Looking at the entries, say how many lines contain the string "imagery". Offer nothing besides the number.
── Given records ──
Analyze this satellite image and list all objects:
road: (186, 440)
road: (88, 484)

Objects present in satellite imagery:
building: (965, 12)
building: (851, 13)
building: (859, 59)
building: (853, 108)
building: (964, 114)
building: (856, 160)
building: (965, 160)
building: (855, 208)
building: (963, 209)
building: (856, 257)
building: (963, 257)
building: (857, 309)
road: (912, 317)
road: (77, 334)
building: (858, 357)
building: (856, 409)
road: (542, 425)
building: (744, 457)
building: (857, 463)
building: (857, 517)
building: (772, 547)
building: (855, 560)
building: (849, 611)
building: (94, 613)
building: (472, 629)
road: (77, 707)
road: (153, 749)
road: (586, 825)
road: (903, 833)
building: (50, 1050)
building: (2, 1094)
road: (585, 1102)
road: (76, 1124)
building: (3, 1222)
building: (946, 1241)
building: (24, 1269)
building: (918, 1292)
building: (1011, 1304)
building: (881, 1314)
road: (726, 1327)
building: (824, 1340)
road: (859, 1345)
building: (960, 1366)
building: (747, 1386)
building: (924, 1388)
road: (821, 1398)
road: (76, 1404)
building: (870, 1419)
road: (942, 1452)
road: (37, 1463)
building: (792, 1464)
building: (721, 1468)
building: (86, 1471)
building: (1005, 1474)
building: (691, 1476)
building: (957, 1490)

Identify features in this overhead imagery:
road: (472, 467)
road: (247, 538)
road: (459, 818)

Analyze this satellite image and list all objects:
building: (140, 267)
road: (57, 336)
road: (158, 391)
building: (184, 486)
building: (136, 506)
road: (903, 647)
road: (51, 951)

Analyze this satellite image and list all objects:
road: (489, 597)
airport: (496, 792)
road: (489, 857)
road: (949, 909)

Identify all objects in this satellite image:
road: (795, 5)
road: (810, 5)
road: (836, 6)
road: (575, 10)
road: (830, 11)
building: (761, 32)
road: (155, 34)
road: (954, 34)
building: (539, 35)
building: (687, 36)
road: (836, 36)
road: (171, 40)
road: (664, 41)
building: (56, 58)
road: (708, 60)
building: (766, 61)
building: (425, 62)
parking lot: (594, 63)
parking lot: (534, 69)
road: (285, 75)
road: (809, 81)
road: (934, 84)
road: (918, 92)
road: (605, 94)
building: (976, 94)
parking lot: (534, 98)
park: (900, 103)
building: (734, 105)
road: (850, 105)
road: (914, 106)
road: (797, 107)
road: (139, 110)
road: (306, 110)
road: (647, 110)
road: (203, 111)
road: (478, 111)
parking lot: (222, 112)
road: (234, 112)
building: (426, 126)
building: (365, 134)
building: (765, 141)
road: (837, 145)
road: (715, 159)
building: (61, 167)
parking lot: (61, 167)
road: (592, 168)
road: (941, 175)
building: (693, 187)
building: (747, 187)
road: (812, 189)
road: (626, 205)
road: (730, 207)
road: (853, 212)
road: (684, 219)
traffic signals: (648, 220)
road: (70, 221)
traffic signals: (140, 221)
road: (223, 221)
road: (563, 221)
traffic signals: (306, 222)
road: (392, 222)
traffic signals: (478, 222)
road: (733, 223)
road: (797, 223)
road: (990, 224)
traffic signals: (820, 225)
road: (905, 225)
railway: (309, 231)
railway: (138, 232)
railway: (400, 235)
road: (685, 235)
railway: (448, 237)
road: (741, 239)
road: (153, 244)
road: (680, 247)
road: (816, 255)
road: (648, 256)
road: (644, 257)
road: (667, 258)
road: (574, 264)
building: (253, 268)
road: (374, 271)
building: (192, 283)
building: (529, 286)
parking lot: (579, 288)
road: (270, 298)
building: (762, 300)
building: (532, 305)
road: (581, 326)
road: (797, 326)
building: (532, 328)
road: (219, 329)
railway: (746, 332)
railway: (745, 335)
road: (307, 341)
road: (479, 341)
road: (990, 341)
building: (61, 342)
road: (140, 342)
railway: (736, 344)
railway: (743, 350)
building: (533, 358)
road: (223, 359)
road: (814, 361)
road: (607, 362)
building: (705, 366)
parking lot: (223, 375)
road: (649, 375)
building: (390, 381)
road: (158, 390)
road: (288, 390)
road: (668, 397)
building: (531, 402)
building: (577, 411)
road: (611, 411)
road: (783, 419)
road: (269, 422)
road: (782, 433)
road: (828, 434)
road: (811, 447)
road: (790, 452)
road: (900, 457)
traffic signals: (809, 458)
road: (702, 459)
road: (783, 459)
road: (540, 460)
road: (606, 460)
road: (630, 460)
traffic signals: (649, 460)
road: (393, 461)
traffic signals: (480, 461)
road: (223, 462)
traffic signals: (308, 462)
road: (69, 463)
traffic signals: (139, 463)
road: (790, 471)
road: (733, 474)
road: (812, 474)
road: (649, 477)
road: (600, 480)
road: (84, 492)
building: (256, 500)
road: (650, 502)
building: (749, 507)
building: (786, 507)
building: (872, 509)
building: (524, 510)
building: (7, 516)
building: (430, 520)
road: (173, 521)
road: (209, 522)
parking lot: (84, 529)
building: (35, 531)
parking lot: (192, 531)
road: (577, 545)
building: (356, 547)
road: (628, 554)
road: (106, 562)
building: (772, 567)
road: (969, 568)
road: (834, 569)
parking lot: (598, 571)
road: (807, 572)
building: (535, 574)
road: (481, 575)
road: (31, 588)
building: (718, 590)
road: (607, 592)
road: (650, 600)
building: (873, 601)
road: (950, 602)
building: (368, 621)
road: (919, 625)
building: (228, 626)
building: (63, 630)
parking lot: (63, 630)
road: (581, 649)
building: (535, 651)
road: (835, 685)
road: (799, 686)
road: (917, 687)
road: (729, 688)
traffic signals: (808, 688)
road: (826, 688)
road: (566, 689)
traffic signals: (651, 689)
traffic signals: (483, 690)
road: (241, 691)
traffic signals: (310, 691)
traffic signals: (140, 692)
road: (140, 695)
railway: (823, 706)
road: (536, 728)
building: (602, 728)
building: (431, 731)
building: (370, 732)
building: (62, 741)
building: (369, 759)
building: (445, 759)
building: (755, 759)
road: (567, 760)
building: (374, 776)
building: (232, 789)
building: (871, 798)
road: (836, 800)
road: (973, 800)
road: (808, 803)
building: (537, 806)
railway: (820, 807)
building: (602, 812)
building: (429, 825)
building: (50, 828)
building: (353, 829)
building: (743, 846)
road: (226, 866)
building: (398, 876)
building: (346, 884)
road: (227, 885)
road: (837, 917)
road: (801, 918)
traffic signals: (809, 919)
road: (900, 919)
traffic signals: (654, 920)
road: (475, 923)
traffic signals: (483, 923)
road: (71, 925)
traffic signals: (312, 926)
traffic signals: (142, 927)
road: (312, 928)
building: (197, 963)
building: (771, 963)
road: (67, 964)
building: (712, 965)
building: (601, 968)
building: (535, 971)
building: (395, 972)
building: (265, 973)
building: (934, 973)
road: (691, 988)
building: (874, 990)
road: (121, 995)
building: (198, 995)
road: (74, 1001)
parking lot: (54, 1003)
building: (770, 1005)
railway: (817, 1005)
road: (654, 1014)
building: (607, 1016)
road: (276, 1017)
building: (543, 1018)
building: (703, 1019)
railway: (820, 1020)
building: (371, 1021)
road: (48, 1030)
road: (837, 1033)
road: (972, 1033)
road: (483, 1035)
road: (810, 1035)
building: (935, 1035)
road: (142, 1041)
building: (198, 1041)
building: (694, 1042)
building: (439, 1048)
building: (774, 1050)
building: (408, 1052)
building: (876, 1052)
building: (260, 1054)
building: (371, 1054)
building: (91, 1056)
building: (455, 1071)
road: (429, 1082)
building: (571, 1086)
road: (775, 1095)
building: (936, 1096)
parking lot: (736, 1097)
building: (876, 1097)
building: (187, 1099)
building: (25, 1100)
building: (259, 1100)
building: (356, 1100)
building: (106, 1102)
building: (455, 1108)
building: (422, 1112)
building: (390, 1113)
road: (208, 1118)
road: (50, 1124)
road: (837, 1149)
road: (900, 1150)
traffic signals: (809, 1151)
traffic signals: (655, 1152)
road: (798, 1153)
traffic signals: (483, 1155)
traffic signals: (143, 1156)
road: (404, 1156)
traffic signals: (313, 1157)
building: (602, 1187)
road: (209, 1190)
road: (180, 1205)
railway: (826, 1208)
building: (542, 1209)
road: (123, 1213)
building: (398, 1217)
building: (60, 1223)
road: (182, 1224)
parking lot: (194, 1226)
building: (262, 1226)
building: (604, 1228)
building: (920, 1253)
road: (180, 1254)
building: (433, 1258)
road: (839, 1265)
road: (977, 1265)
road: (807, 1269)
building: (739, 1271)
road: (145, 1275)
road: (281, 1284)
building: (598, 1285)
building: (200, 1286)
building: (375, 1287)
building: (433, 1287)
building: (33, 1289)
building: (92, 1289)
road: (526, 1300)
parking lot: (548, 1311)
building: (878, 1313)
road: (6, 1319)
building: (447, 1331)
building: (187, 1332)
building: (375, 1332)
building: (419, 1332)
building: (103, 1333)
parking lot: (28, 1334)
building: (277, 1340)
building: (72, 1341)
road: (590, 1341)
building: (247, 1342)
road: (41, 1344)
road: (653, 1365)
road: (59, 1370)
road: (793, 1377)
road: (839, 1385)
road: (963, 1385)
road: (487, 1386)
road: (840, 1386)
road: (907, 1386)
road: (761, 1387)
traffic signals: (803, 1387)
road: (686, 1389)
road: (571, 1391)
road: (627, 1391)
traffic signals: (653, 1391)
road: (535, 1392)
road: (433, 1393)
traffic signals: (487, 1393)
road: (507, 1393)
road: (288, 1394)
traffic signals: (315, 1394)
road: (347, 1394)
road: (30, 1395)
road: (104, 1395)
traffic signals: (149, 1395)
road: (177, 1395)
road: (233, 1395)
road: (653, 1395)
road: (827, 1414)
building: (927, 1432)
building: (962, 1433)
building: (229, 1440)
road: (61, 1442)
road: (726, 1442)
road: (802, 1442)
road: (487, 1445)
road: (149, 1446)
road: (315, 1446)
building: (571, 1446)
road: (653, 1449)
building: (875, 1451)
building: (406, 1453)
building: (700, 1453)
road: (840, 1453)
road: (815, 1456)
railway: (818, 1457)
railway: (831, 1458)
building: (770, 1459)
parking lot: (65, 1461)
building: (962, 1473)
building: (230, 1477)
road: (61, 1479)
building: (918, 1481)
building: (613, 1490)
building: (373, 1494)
───
**Task result:** 2